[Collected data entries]
--------------------------------

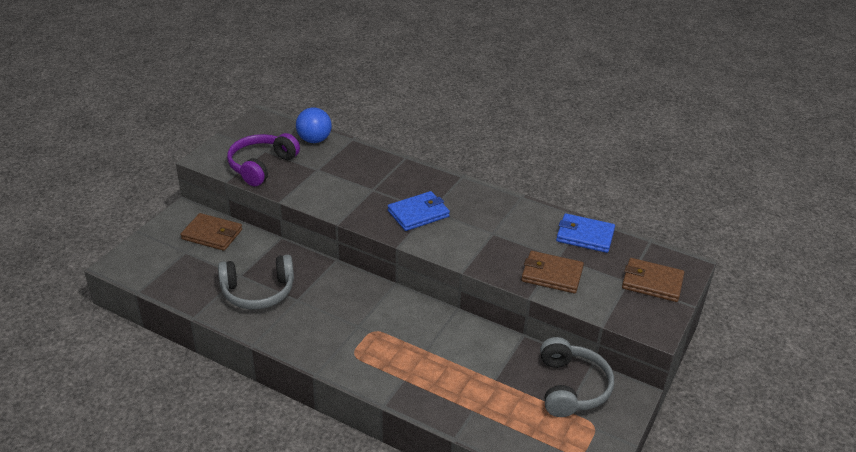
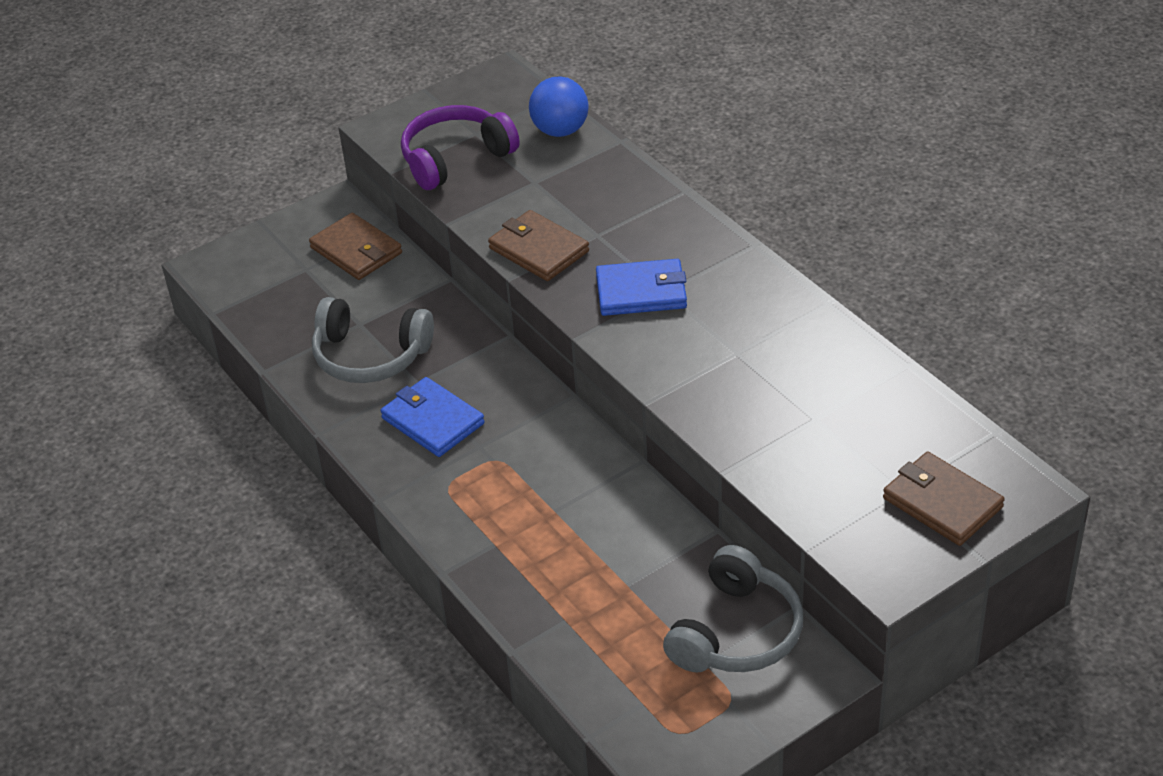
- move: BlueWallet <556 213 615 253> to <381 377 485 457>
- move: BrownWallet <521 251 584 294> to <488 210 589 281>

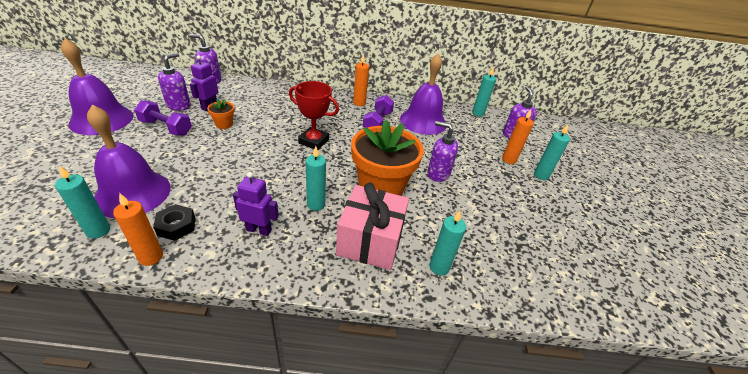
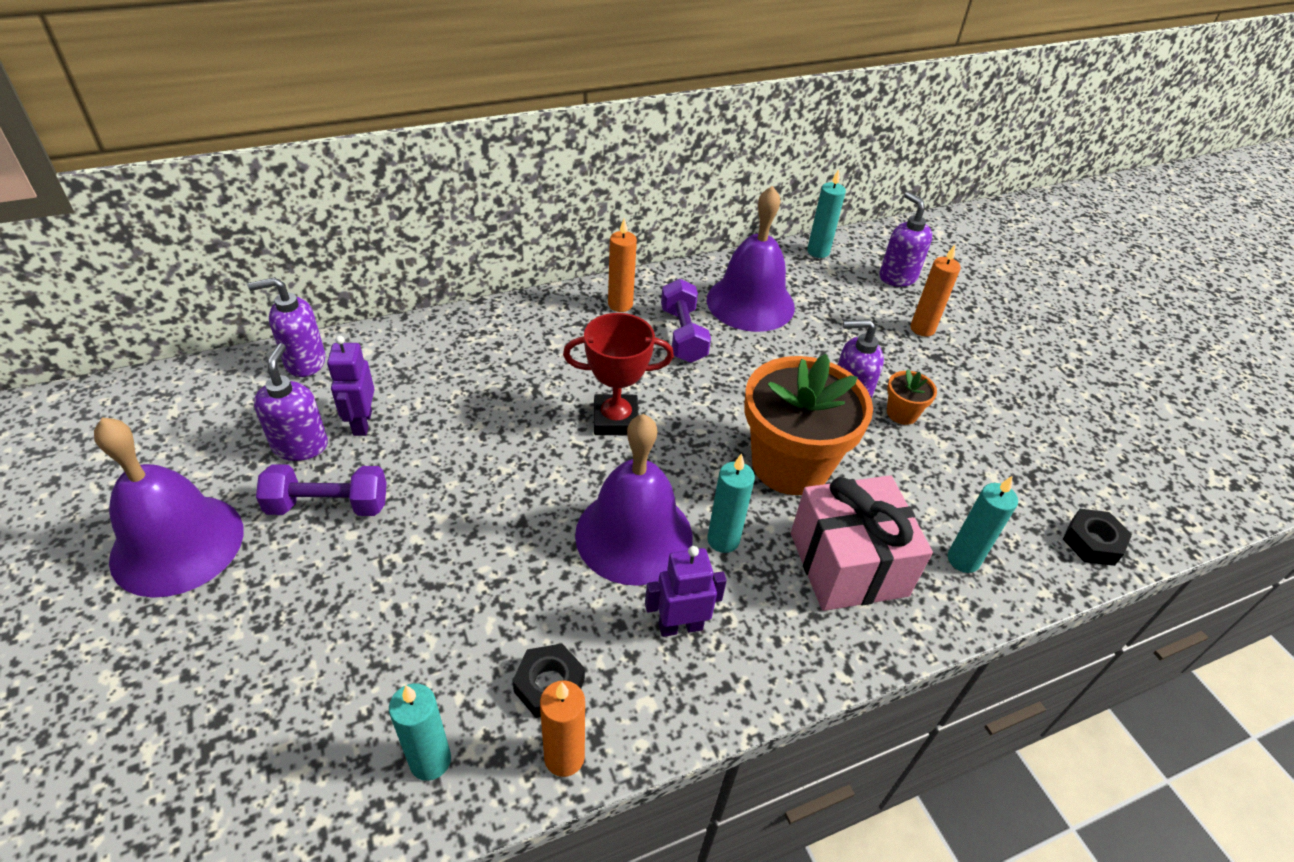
- move: OrangeFlowerPot <207 98 235 129> to <887 369 937 425>
- move: PurpleBell <87 105 171 218> to <575 414 692 586>
- delete: TurquoiseCandle <534 125 570 180>
- insert: BlackNut <1063 509 1132 566>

--------------------------------

§ Your goal
Restate the entries above word for word, minus the pictures.

§ Reply to the exercise
- move: BlueWallet <556 213 615 253> to <381 377 485 457>
- move: BrownWallet <521 251 584 294> to <488 210 589 281>

- move: OrangeFlowerPot <207 98 235 129> to <887 369 937 425>
- move: PurpleBell <87 105 171 218> to <575 414 692 586>
- delete: TurquoiseCandle <534 125 570 180>
- insert: BlackNut <1063 509 1132 566>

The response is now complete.